What you should do :: In the records below, find every line that contains "none" and list it.

☆ ☆ ☆ ☆ ☆ ☆ ☆

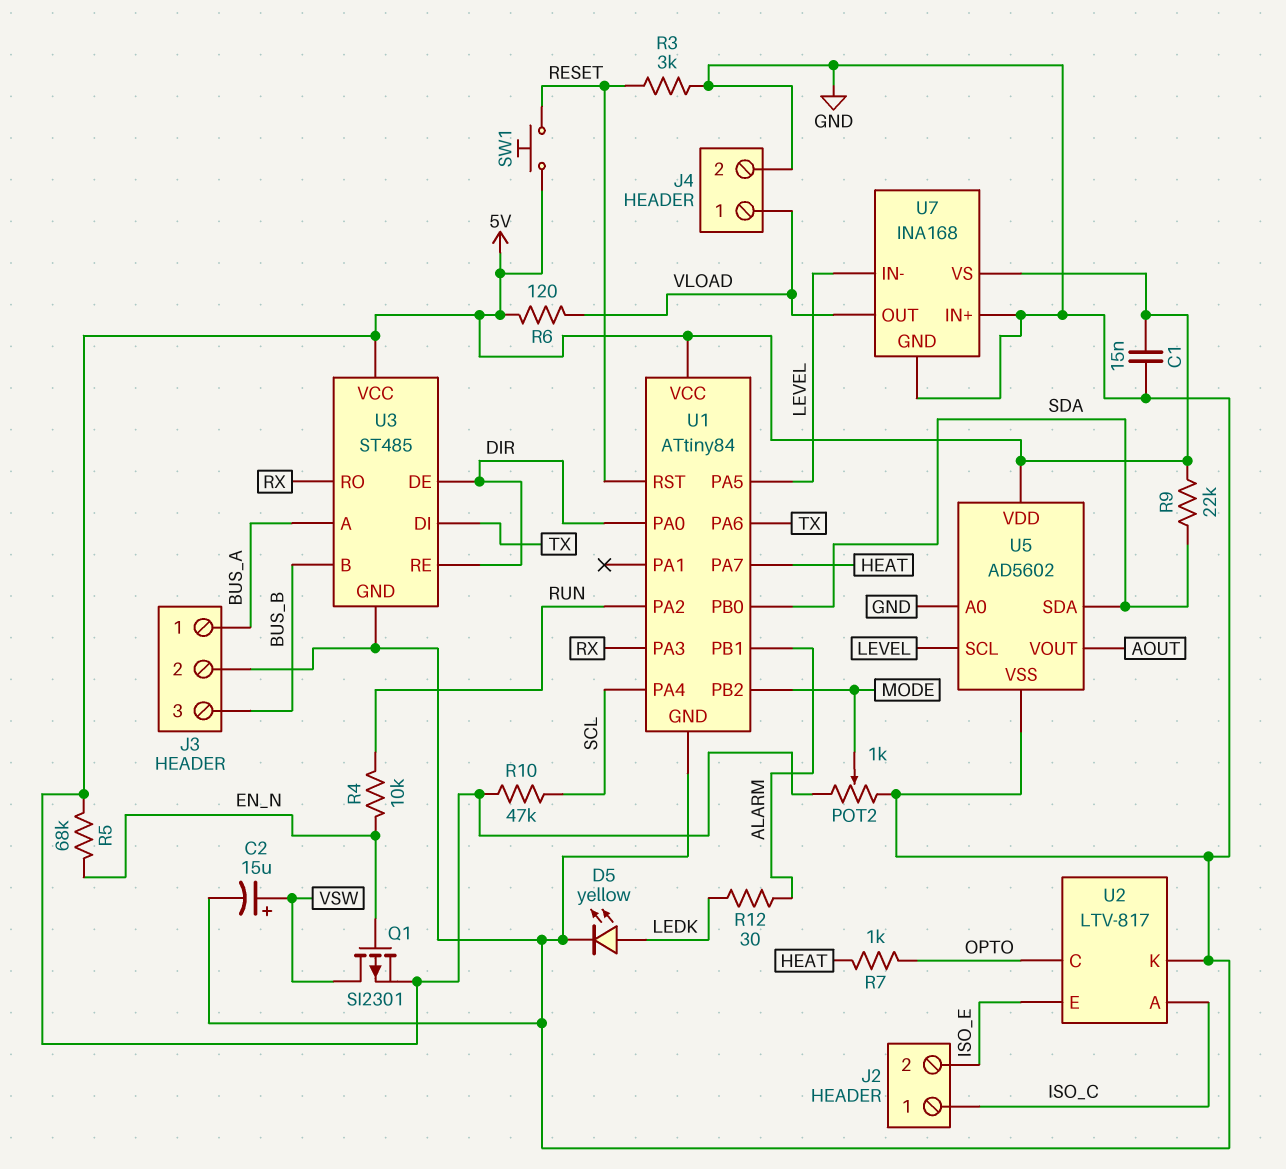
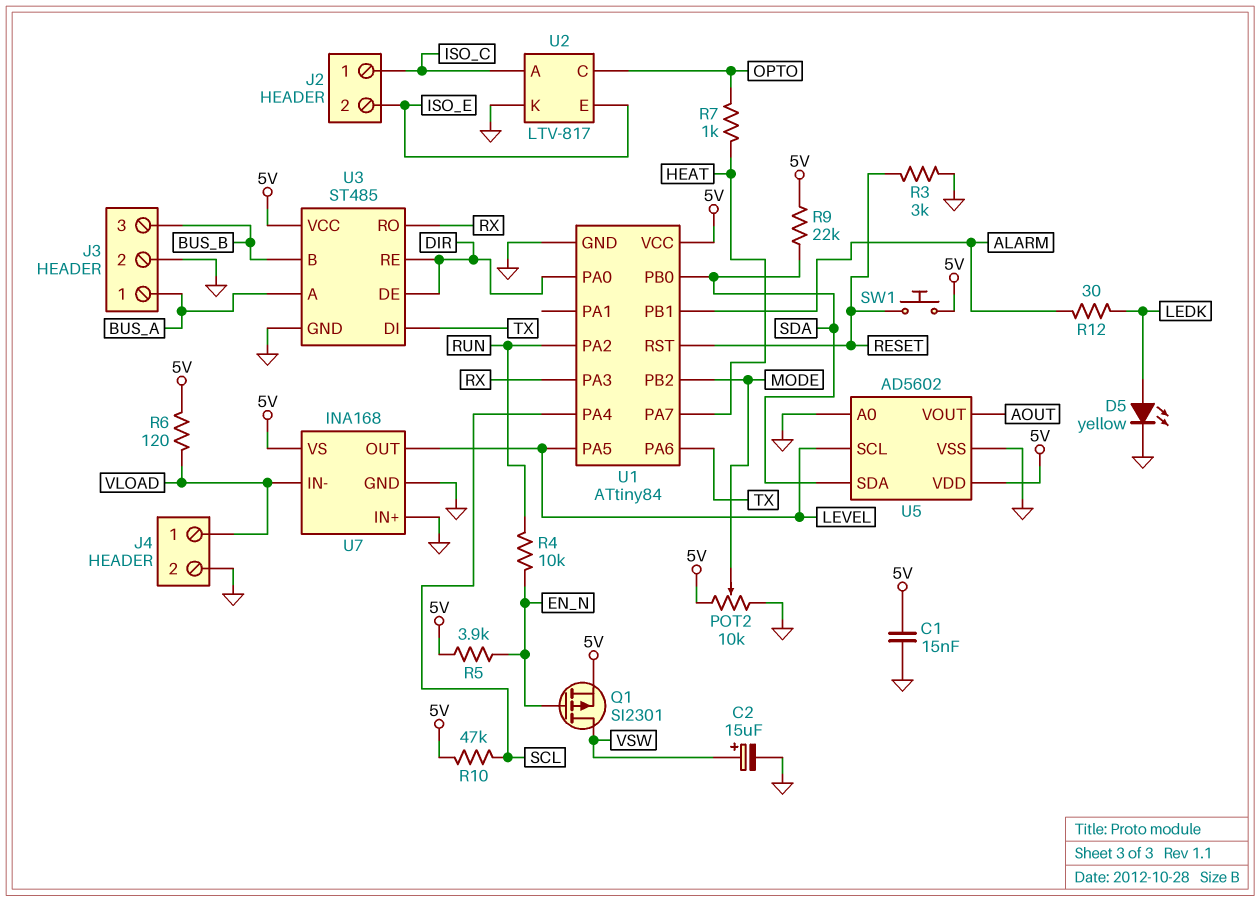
POT2: 1k (5V, GND, wiper MODE) -> 10k (5V, GND, wiper MODE)
R5: 68k (5V, EN_N) -> 3.9k (5V, EN_N)
U7 pin IN-: LEVEL -> VLOAD
U7 pin OUT: VLOAD -> LEVEL

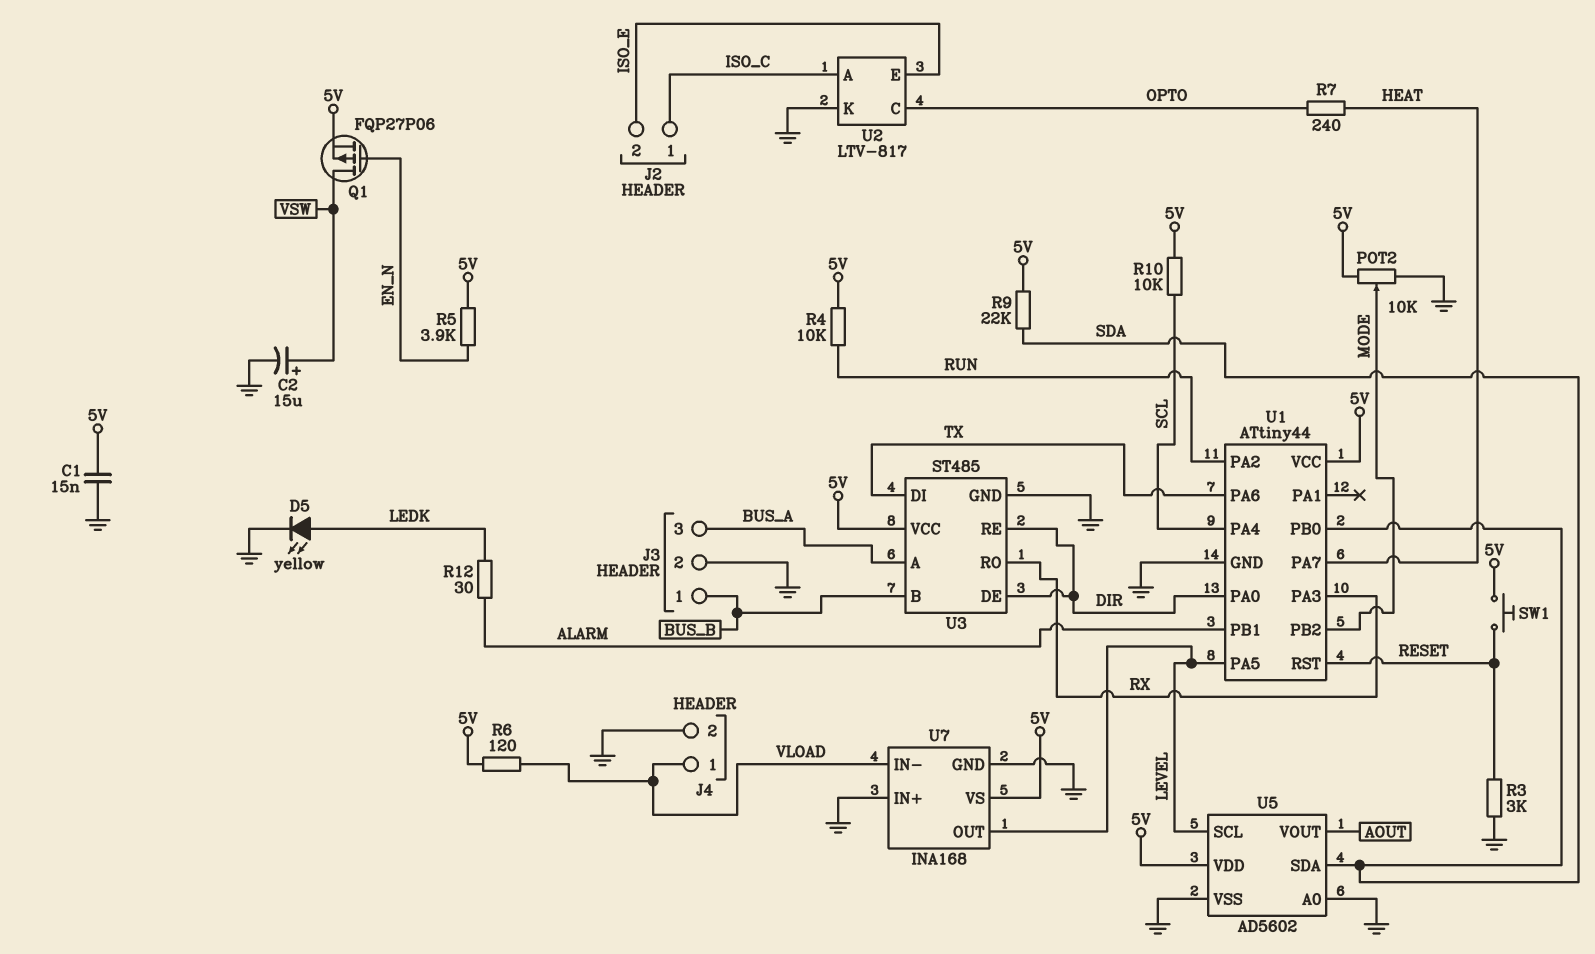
J3 pin 1: BUS_A -> BUS_B
J3 pin 3: BUS_B -> BUS_A
Q1: PMOS SI2301 (G EN_N, D VSW, S 5V) -> PMOS FQP27P06 (G EN_N, D VSW, S 5V)
R4: 10k (EN_N, RUN) -> 10k (5V, RUN)
R7: 1k (HEAT, OPTO) -> 240 (HEAT, OPTO)
R10: 47k (5V, SCL) -> 10k (5V, SCL)
U1: ATtiny84 -> ATtiny44

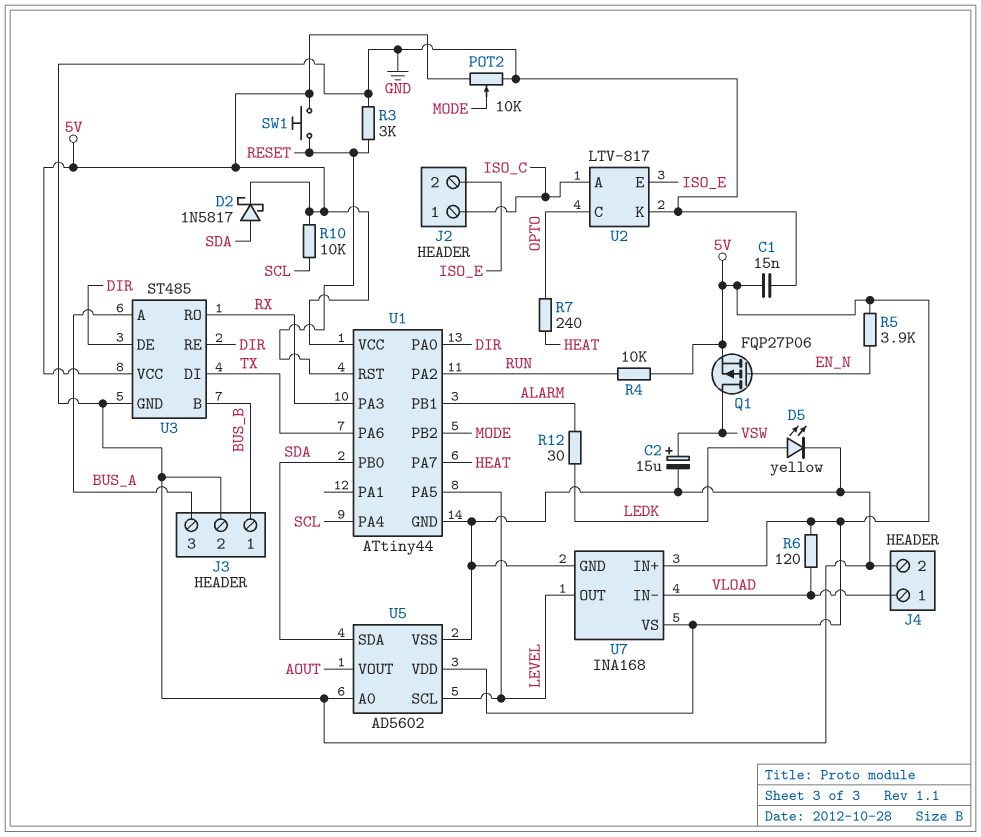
D2: none -> schottky 1N5817 (A SDA, K 5V)
R9: 22k (5V, SDA) -> none
U7 pin IN+: GND -> 5V

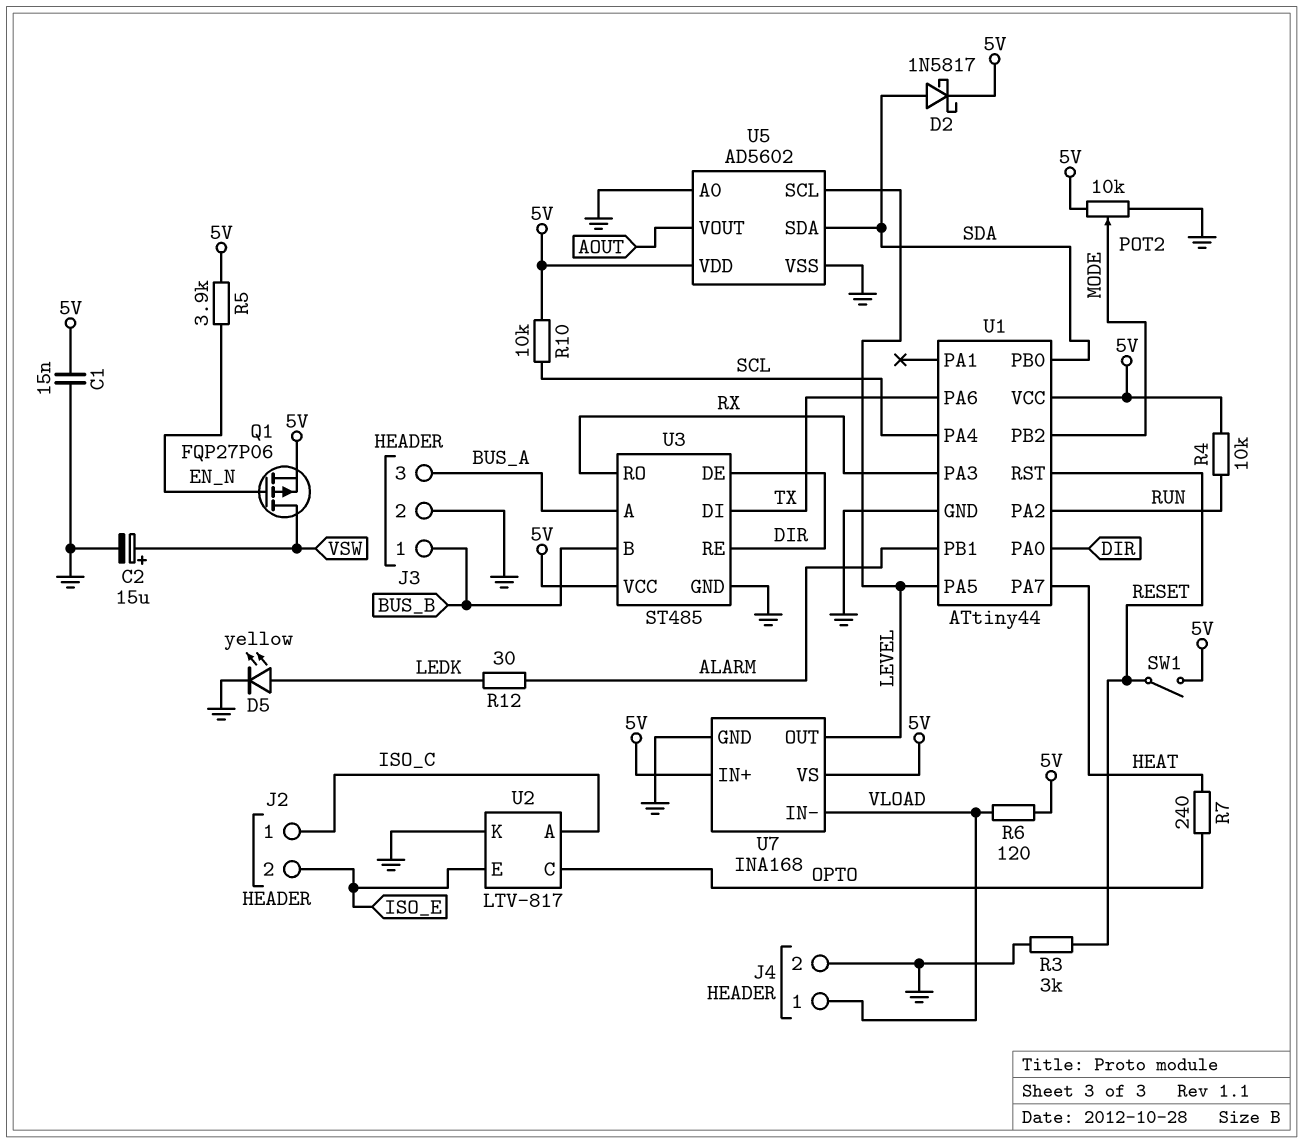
SW1: button (5V, RESET) -> switch (5V, RESET)

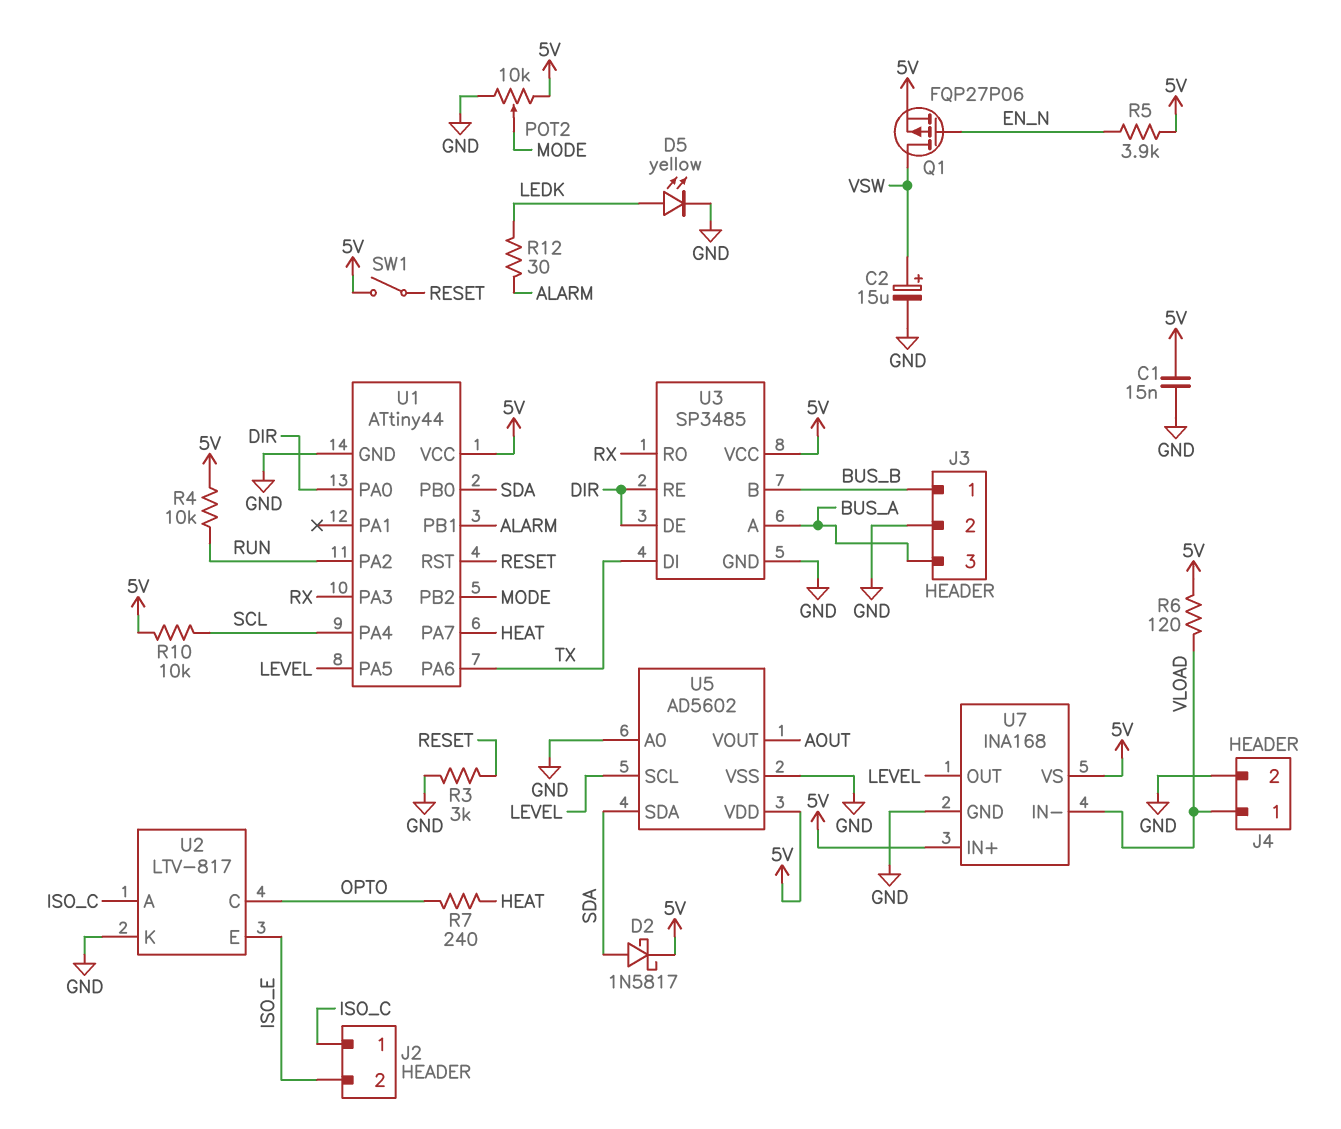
U3: ST485 -> SP3485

☆ ☆ ☆ ☆ ☆ ☆ ☆

Solution ::
D2: none -> schottky 1N5817 (A SDA, K 5V)
R9: 22k (5V, SDA) -> none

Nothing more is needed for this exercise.